Dataset records
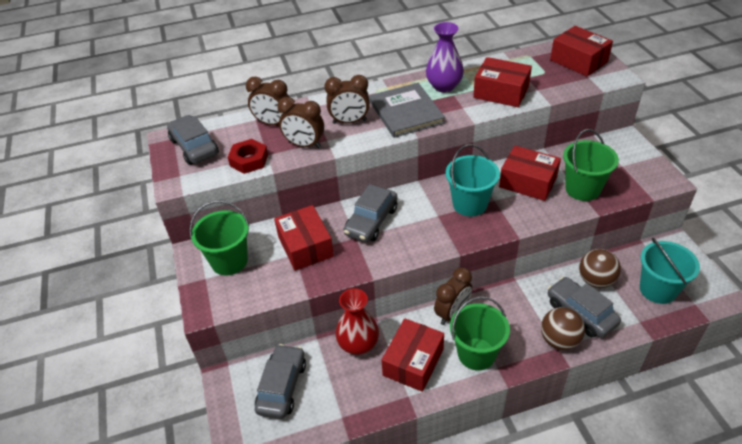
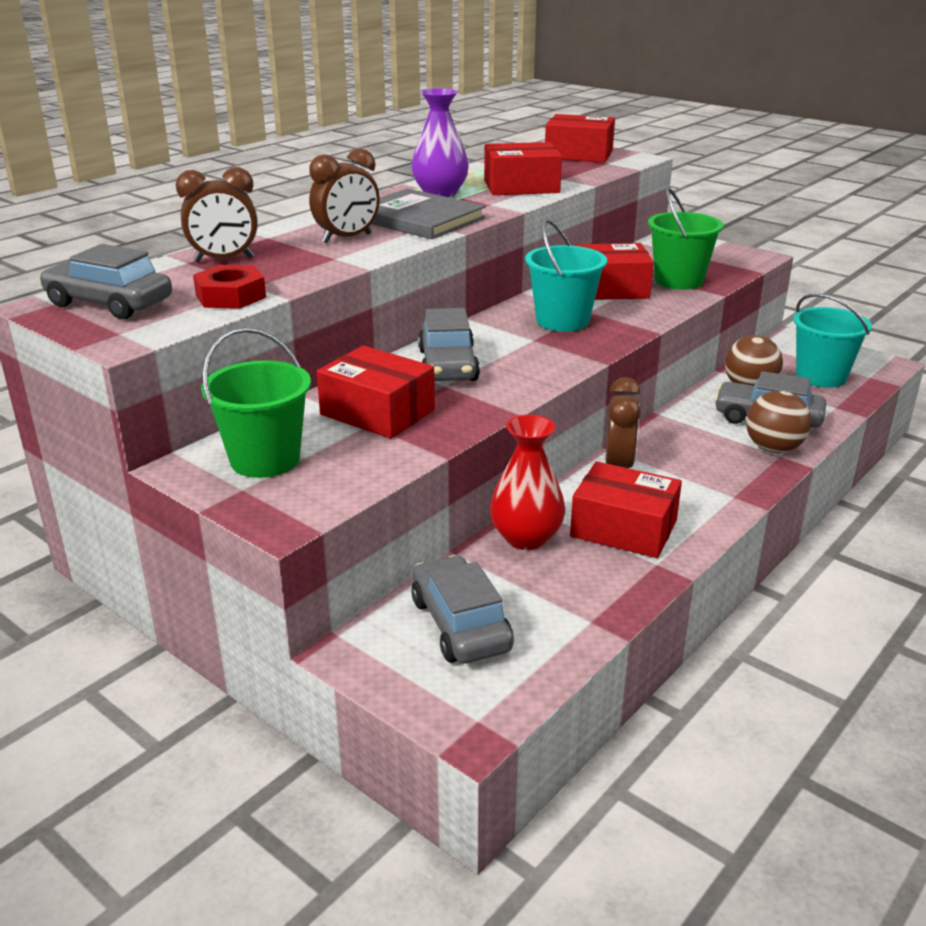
camera: 35 degrees left, 15 degrees down
(304, 145) = (305, 267): brown clock -> none
(413, 362) = (623, 528): red box -> red box turned 60 degrees counterclockwise
(476, 354) = (694, 493): green bucket -> none

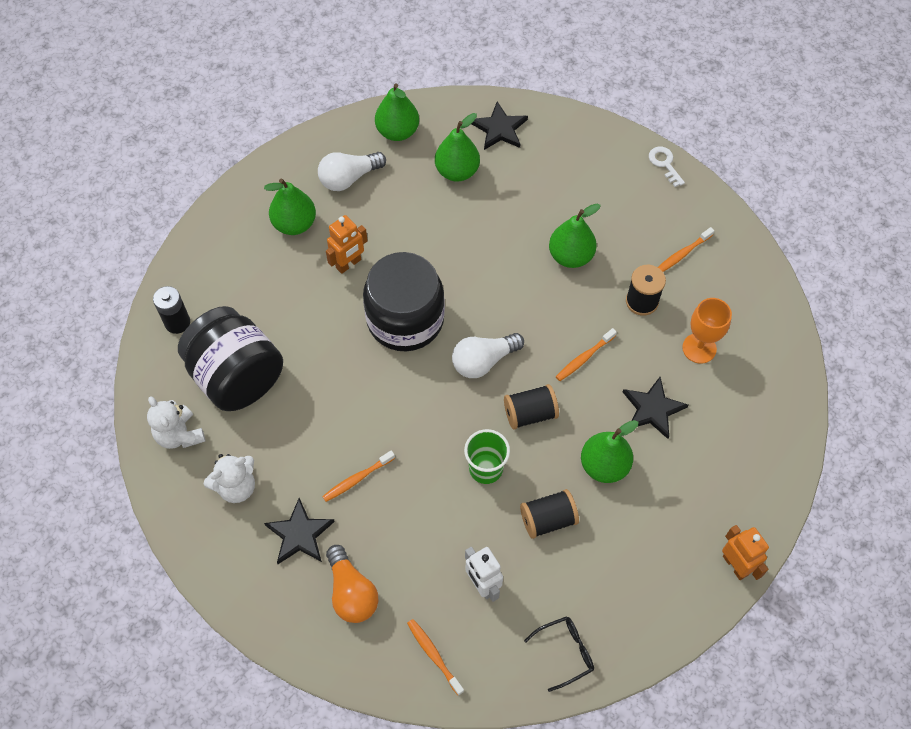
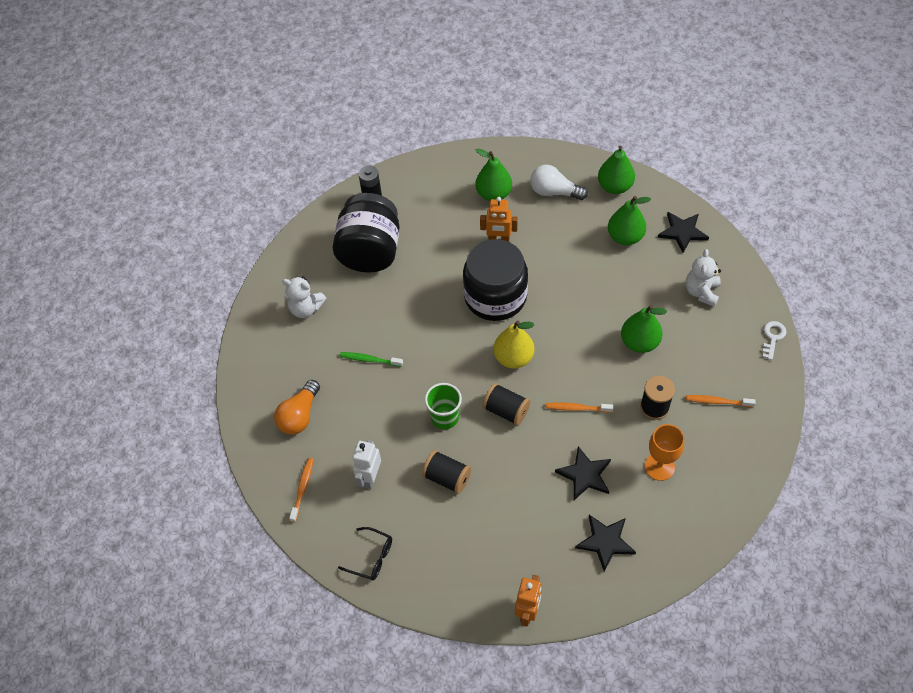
camera: 50 degrees right, 5 degrees down
(179, 435) = (309, 257): white teddy bear -> white teddy bear (701, 292)
(300, 534) = (309, 361): black star -> black star (605, 542)
(357, 479) = (370, 360): orange toothbrush -> green toothbrush
(483, 361) = (513, 358): white light bulb -> yellow pear
(604, 466) = (515, 479): green pear -> none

Problem statement
Return only the lines running from the line with "(179, 435) = (309, 257): white" to the last line of the records, both included, exactly as written.

Finished exercise
(179, 435) = (309, 257): white teddy bear -> white teddy bear (701, 292)
(300, 534) = (309, 361): black star -> black star (605, 542)
(357, 479) = (370, 360): orange toothbrush -> green toothbrush
(483, 361) = (513, 358): white light bulb -> yellow pear
(604, 466) = (515, 479): green pear -> none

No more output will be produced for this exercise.